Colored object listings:
━━━━━━━━━━━━━━━━

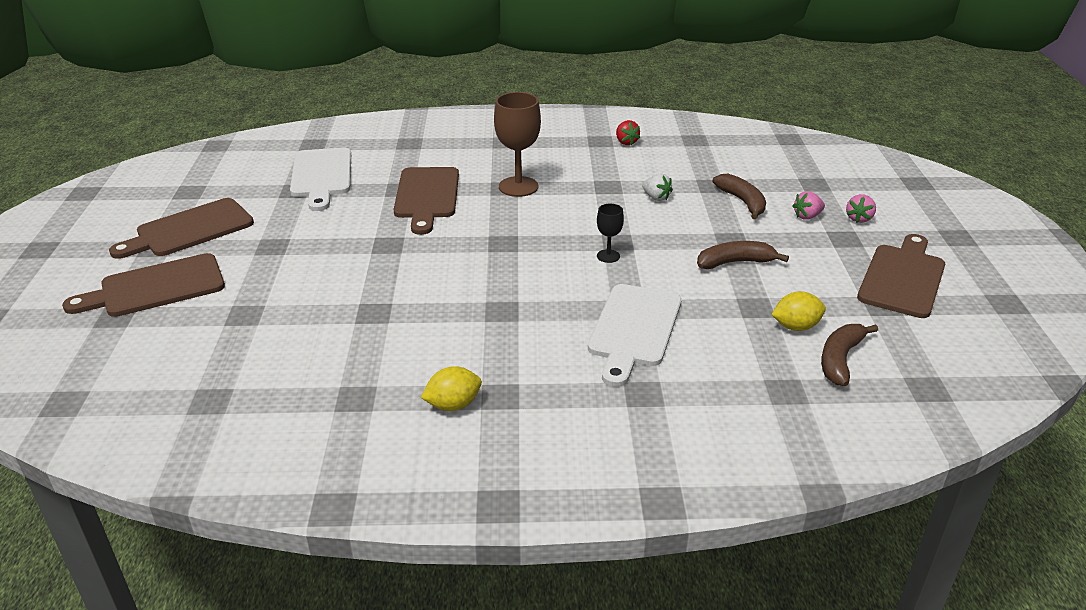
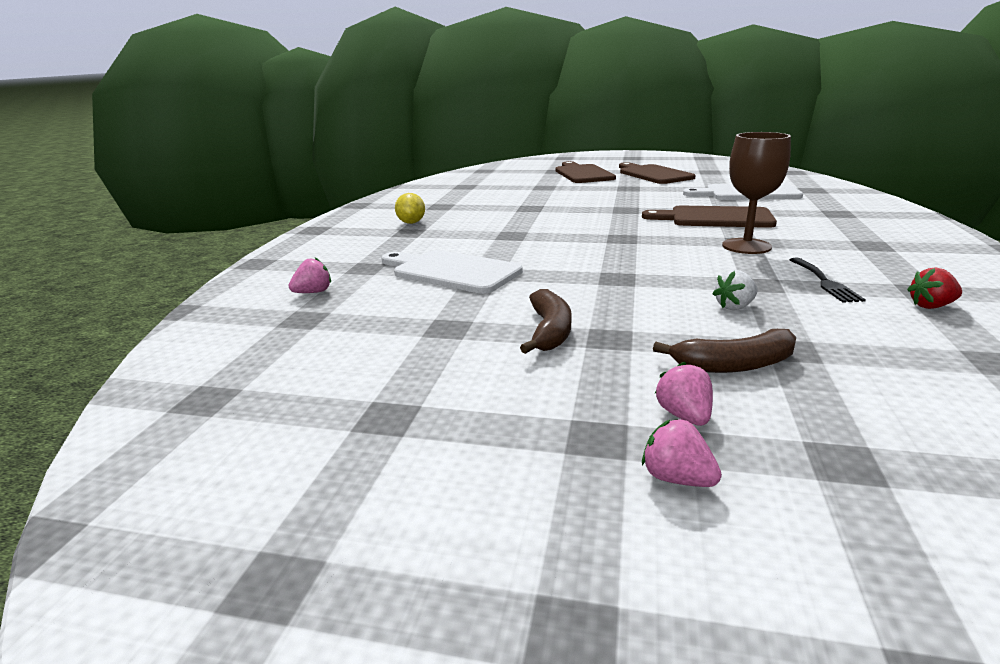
camera: 105 degrees right, 10 degrees down
(595, 166) = (825, 282): none -> black fork
(608, 256) = (586, 272): black goblet -> none
(727, 407) = (313, 292): none -> pink strawberry
(795, 326) = (393, 343): yellow lemon -> none
(840, 359) = (313, 356): brown banana -> none
(903, 278) = (441, 463): brown cutting board -> none

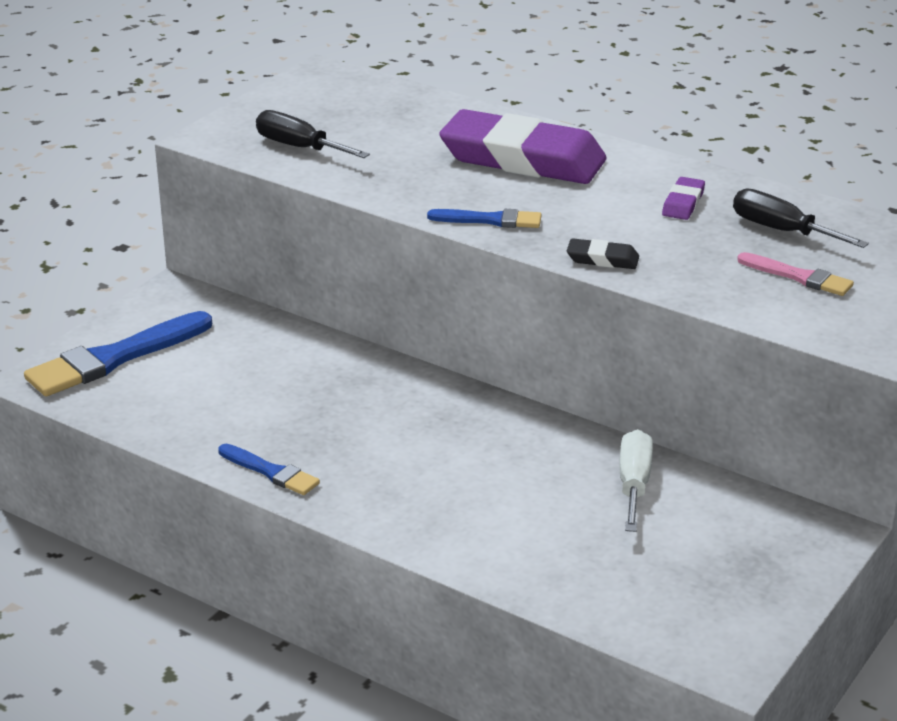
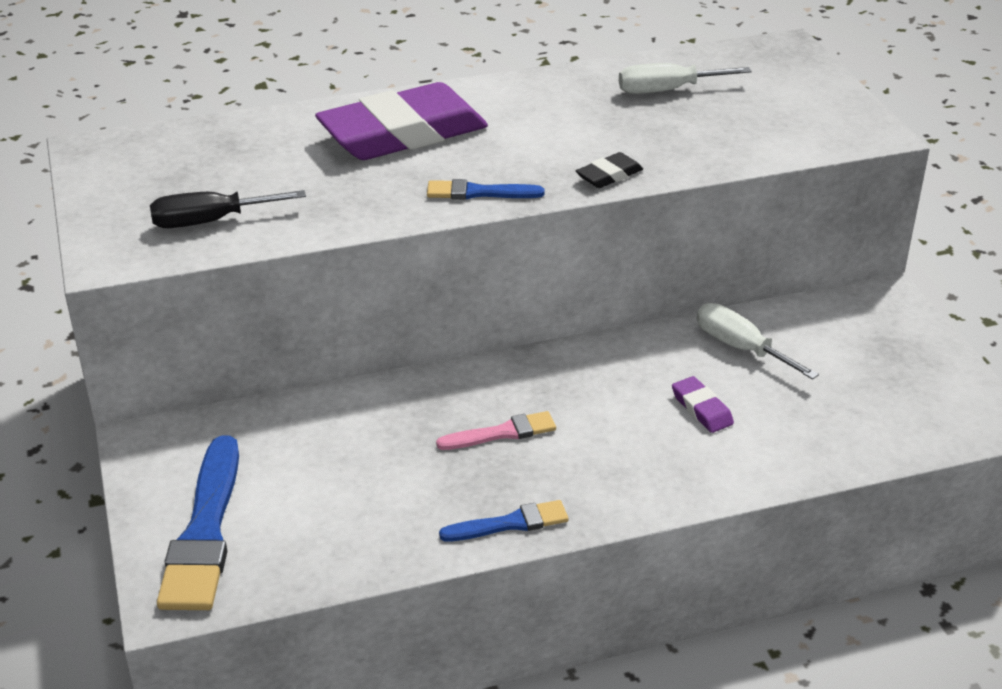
camera: 50 degrees left, 5 degrees up
(490, 220) = (479, 192): blue brush -> blue brush turned 135 degrees counterclockwise
(683, 203) = (573, 105): purple eraser -> purple eraser (701, 409)
(781, 231) = (667, 90): black screwdriver -> white screwdriver
(798, 277) = (739, 116): pink brush -> pink brush (502, 433)

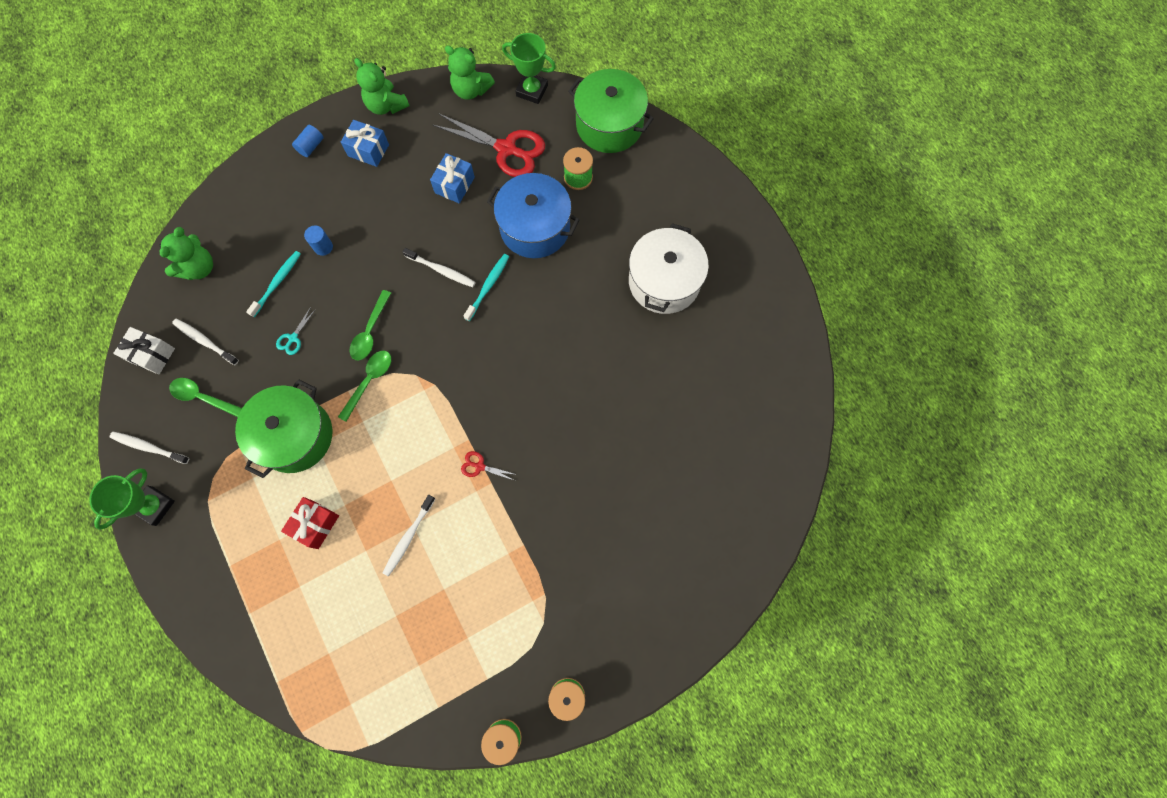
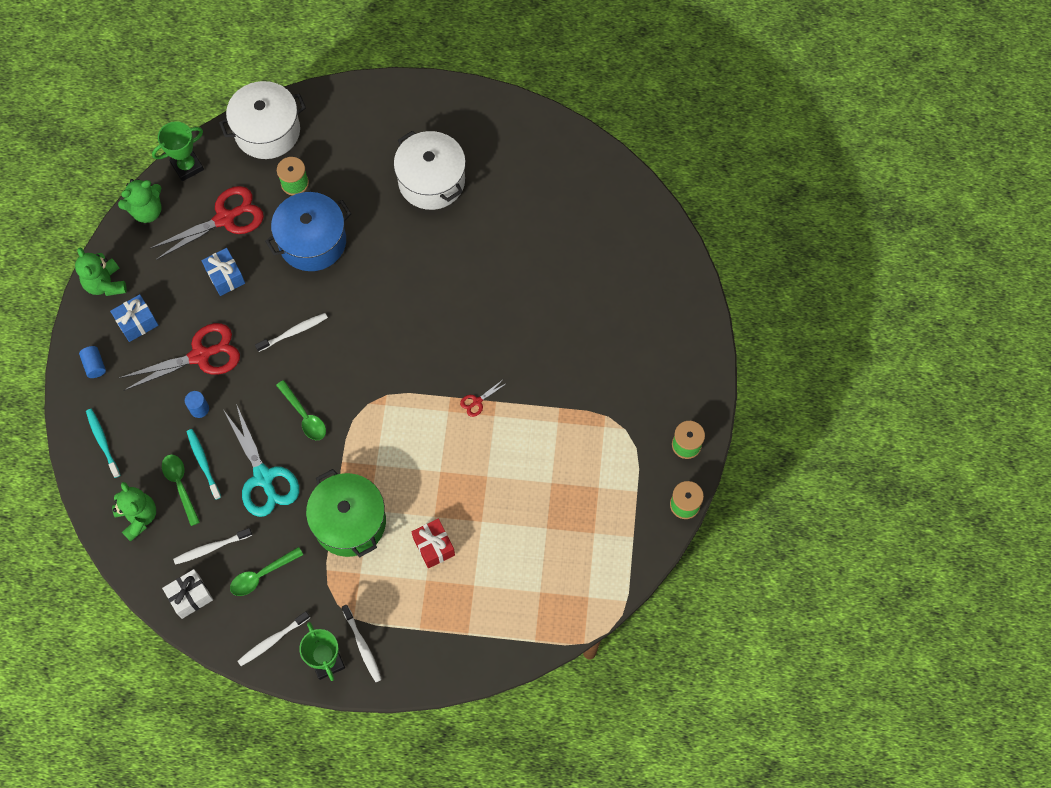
camera: 55 degrees left, 5 degrees down
(293, 338) = (263, 477): turquoise scissors -> turquoise scissors, size x2.35
(369, 381) = (346, 441): green spoon -> green spoon (180, 485)
(371, 215) = (200, 356): none -> red scissors
(386, 105) = (105, 284): green teddy bear -> green teddy bear turned 75 degrees clockwise
(409, 537) = (494, 484): white toothbrush -> white toothbrush (362, 645)
(488, 286) = (335, 306): turquoise toothbrush -> turquoise toothbrush (103, 442)
(609, 125) = (267, 131): green pot -> white pot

━━━━━━━━━━━━━━━━

§ **Work required**: Copy the records shown above in their entirety and exactly; images are to be left out.

§ **Exercise result**:
camera: 105 degrees right, 10 degrees down
(595, 166) = (825, 282): none -> black fork
(608, 256) = (586, 272): black goblet -> none
(727, 407) = (313, 292): none -> pink strawberry
(795, 326) = (393, 343): yellow lemon -> none
(840, 359) = (313, 356): brown banana -> none
(903, 278) = (441, 463): brown cutting board -> none

camera: 50 degrees left, 5 degrees up
(490, 220) = (479, 192): blue brush -> blue brush turned 135 degrees counterclockwise
(683, 203) = (573, 105): purple eraser -> purple eraser (701, 409)
(781, 231) = (667, 90): black screwdriver -> white screwdriver
(798, 277) = (739, 116): pink brush -> pink brush (502, 433)

camera: 55 degrees left, 5 degrees down
(293, 338) = (263, 477): turquoise scissors -> turquoise scissors, size x2.35
(369, 381) = (346, 441): green spoon -> green spoon (180, 485)
(371, 215) = (200, 356): none -> red scissors
(386, 105) = (105, 284): green teddy bear -> green teddy bear turned 75 degrees clockwise
(409, 537) = (494, 484): white toothbrush -> white toothbrush (362, 645)
(488, 286) = (335, 306): turquoise toothbrush -> turquoise toothbrush (103, 442)
(609, 125) = (267, 131): green pot -> white pot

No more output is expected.